[[ Records for the exercise open ]]
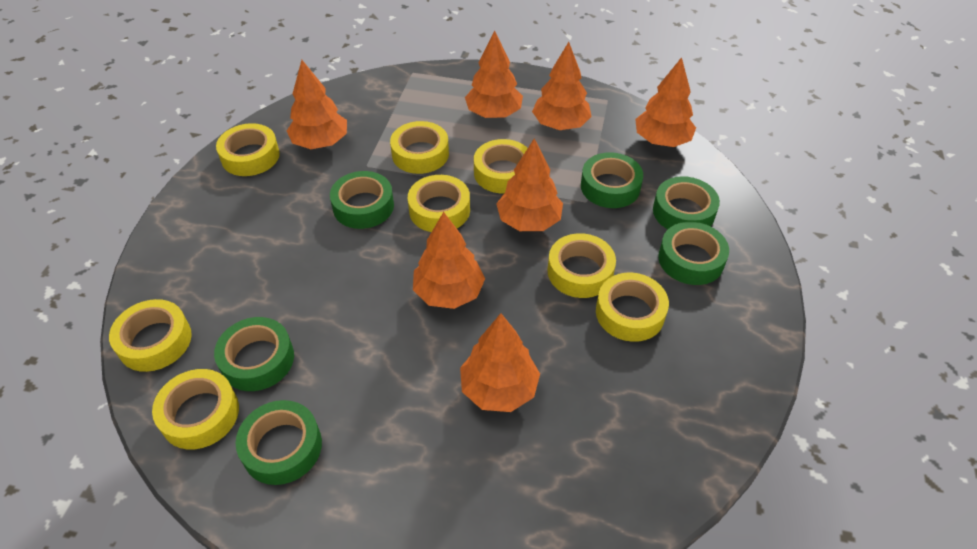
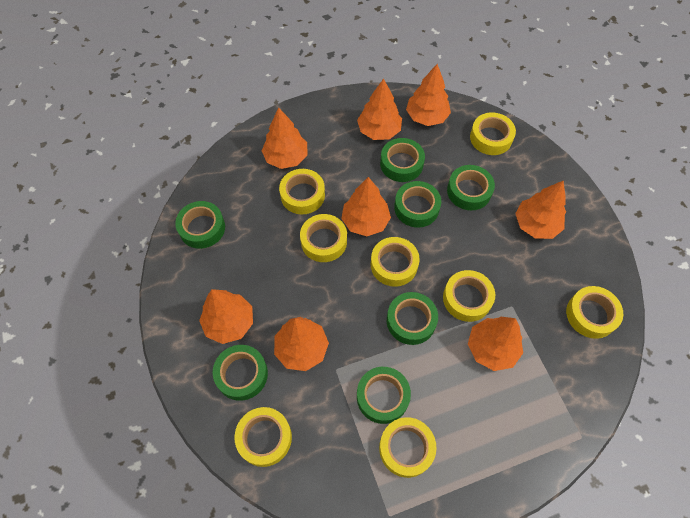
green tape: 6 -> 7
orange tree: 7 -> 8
[[ Records for the exercise closed ]]
[[ Records for the exercise open ]]
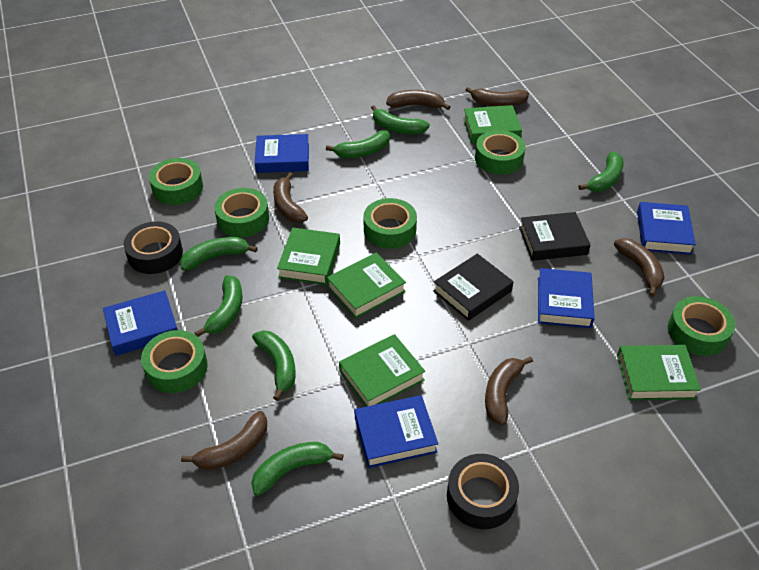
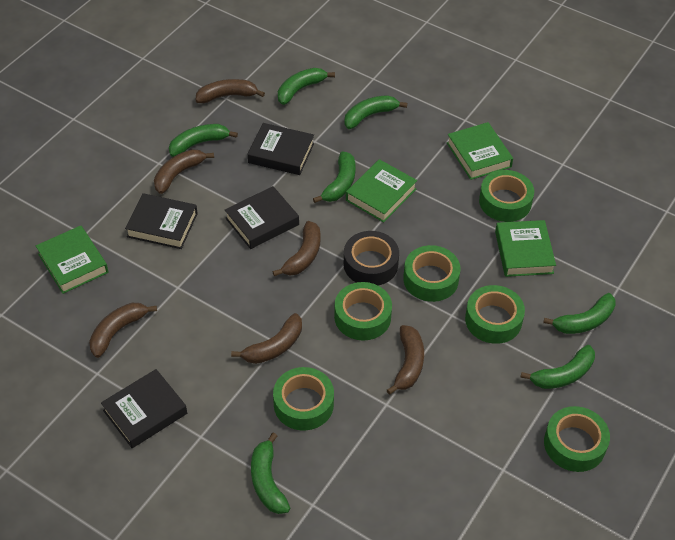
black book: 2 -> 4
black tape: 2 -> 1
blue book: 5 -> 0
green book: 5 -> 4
[[ Records for the exercise closed ]]
Exercise details: Pull out each line of the listing that holds the string "book".

Response:
black book: 2 -> 4
blue book: 5 -> 0
green book: 5 -> 4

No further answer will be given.